Give the data again word for word; drop the pictures.

Given information ->
======

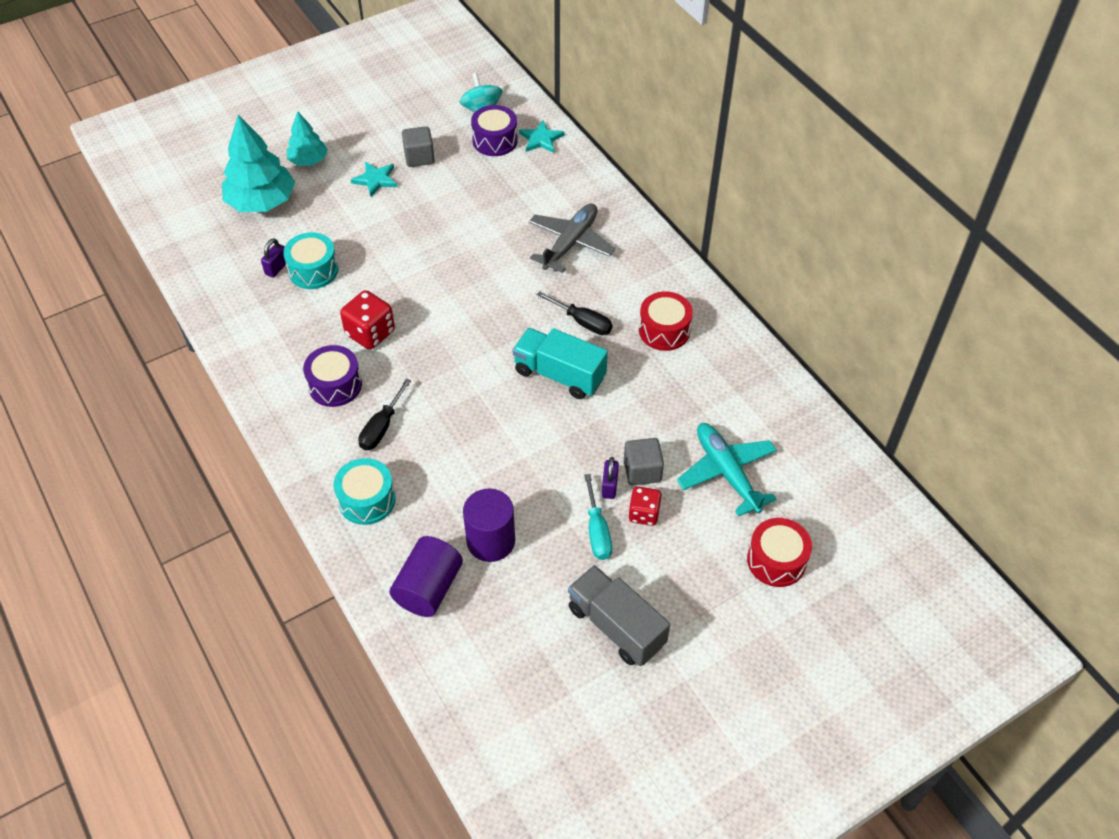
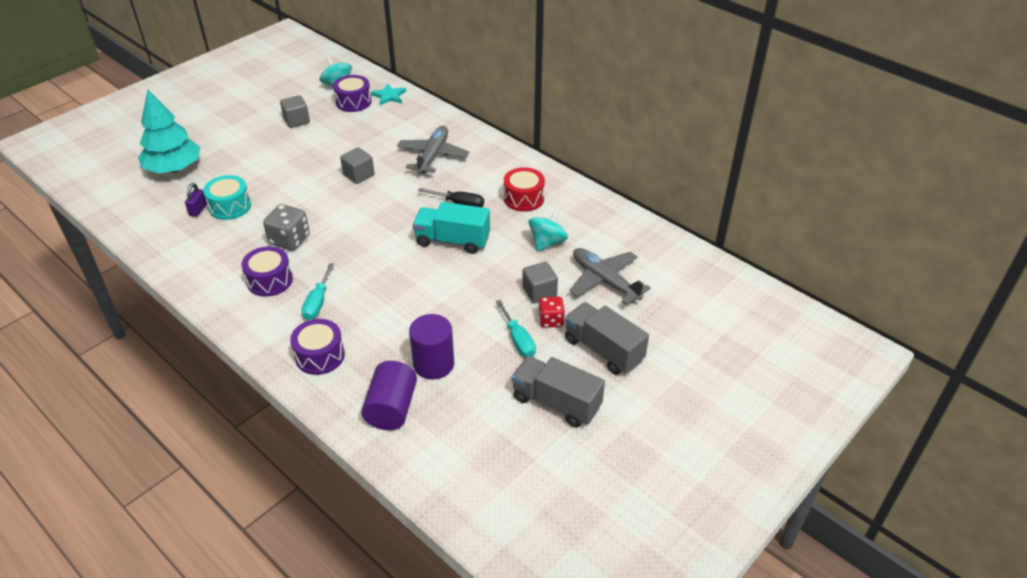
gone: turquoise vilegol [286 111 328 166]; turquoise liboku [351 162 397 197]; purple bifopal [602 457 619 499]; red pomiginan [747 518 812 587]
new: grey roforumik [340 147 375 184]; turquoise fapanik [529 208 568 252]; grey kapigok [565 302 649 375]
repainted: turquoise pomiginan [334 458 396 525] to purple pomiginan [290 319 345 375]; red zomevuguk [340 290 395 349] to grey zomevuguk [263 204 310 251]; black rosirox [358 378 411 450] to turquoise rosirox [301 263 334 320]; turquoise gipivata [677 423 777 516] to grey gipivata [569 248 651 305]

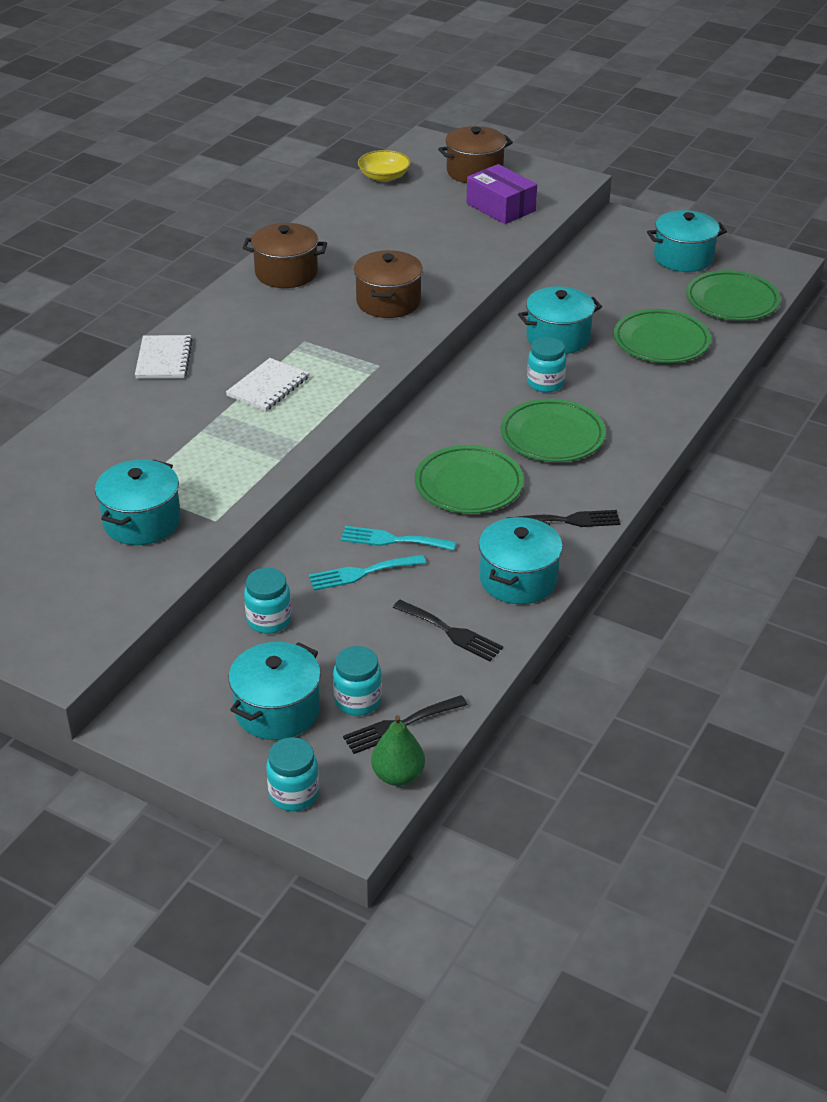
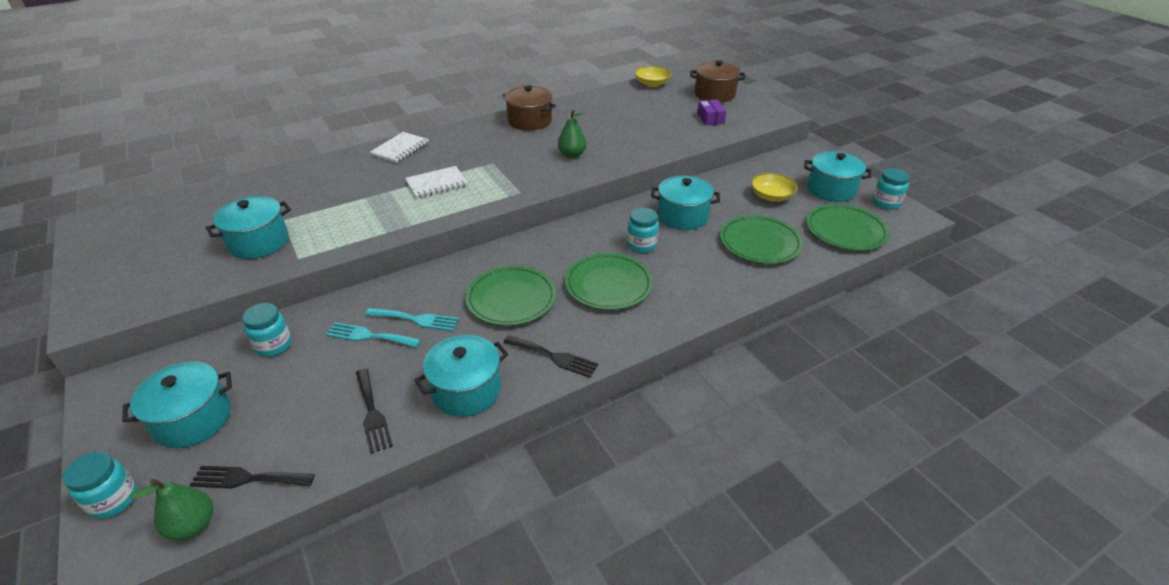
new:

======

Exercise output ->
gone: turquoise vilegol [286 111 328 166]; turquoise liboku [351 162 397 197]; purple bifopal [602 457 619 499]; red pomiginan [747 518 812 587]
new: grey roforumik [340 147 375 184]; turquoise fapanik [529 208 568 252]; grey kapigok [565 302 649 375]
repainted: turquoise pomiginan [334 458 396 525] to purple pomiginan [290 319 345 375]; red zomevuguk [340 290 395 349] to grey zomevuguk [263 204 310 251]; black rosirox [358 378 411 450] to turquoise rosirox [301 263 334 320]; turquoise gipivata [677 423 777 516] to grey gipivata [569 248 651 305]

new:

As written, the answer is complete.